[Shape state transition data]
:::
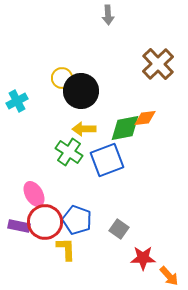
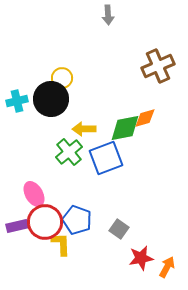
brown cross: moved 2 px down; rotated 20 degrees clockwise
black circle: moved 30 px left, 8 px down
cyan cross: rotated 15 degrees clockwise
orange diamond: rotated 10 degrees counterclockwise
green cross: rotated 16 degrees clockwise
blue square: moved 1 px left, 2 px up
purple rectangle: moved 2 px left; rotated 25 degrees counterclockwise
yellow L-shape: moved 5 px left, 5 px up
red star: moved 2 px left; rotated 10 degrees counterclockwise
orange arrow: moved 2 px left, 9 px up; rotated 110 degrees counterclockwise
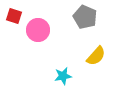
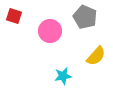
pink circle: moved 12 px right, 1 px down
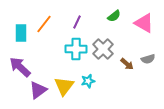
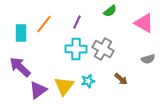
green semicircle: moved 4 px left, 5 px up
gray cross: rotated 15 degrees counterclockwise
brown arrow: moved 6 px left, 15 px down
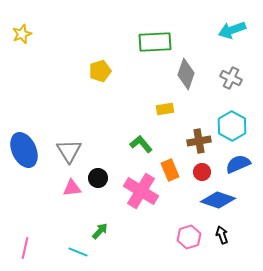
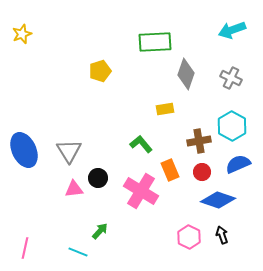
pink triangle: moved 2 px right, 1 px down
pink hexagon: rotated 15 degrees counterclockwise
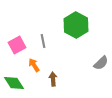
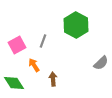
gray line: rotated 32 degrees clockwise
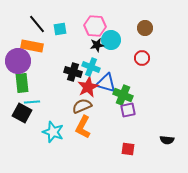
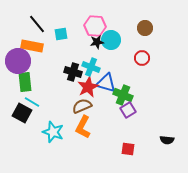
cyan square: moved 1 px right, 5 px down
black star: moved 3 px up
green rectangle: moved 3 px right, 1 px up
cyan line: rotated 35 degrees clockwise
purple square: rotated 21 degrees counterclockwise
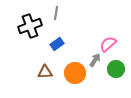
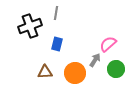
blue rectangle: rotated 40 degrees counterclockwise
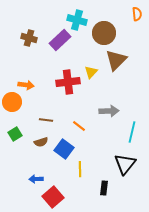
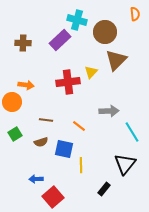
orange semicircle: moved 2 px left
brown circle: moved 1 px right, 1 px up
brown cross: moved 6 px left, 5 px down; rotated 14 degrees counterclockwise
cyan line: rotated 45 degrees counterclockwise
blue square: rotated 24 degrees counterclockwise
yellow line: moved 1 px right, 4 px up
black rectangle: moved 1 px down; rotated 32 degrees clockwise
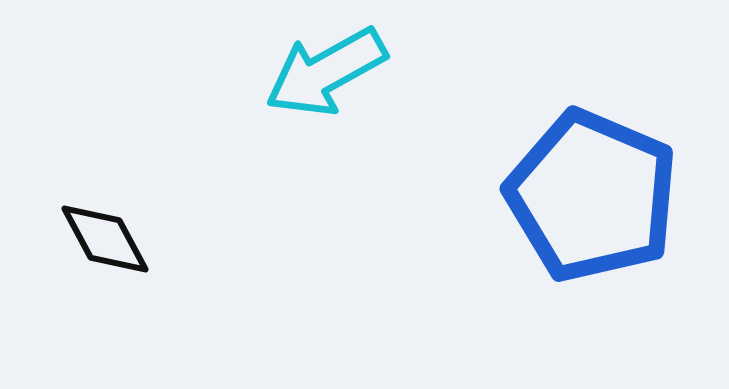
:::
### Problem:
Restate all entries exactly; pictures stay out.

### The completed task:
brown cross: moved 2 px down; rotated 20 degrees clockwise
black circle: moved 30 px left, 8 px down
cyan cross: rotated 15 degrees clockwise
orange diamond: rotated 10 degrees counterclockwise
green cross: rotated 16 degrees clockwise
blue square: moved 1 px left, 2 px up
purple rectangle: moved 2 px left; rotated 25 degrees counterclockwise
yellow L-shape: moved 5 px left, 5 px up
red star: moved 2 px left; rotated 10 degrees counterclockwise
orange arrow: moved 2 px left, 9 px up; rotated 110 degrees counterclockwise
pink circle: moved 12 px right, 1 px down
green semicircle: moved 4 px left, 5 px up
gray cross: rotated 15 degrees counterclockwise
brown arrow: moved 6 px left, 15 px down
pink triangle: moved 2 px right, 1 px down
pink hexagon: rotated 15 degrees counterclockwise
gray line: rotated 32 degrees clockwise
cyan square: moved 1 px right, 5 px down
black star: moved 3 px up
green rectangle: moved 3 px right, 1 px up
cyan line: rotated 35 degrees clockwise
purple square: rotated 21 degrees counterclockwise
blue rectangle: rotated 40 degrees counterclockwise
orange semicircle: moved 2 px left
brown circle: moved 1 px right, 1 px up
brown cross: moved 6 px left, 5 px down; rotated 14 degrees counterclockwise
cyan line: rotated 45 degrees counterclockwise
blue square: rotated 24 degrees counterclockwise
yellow line: moved 1 px right, 4 px up
black rectangle: moved 1 px down; rotated 32 degrees clockwise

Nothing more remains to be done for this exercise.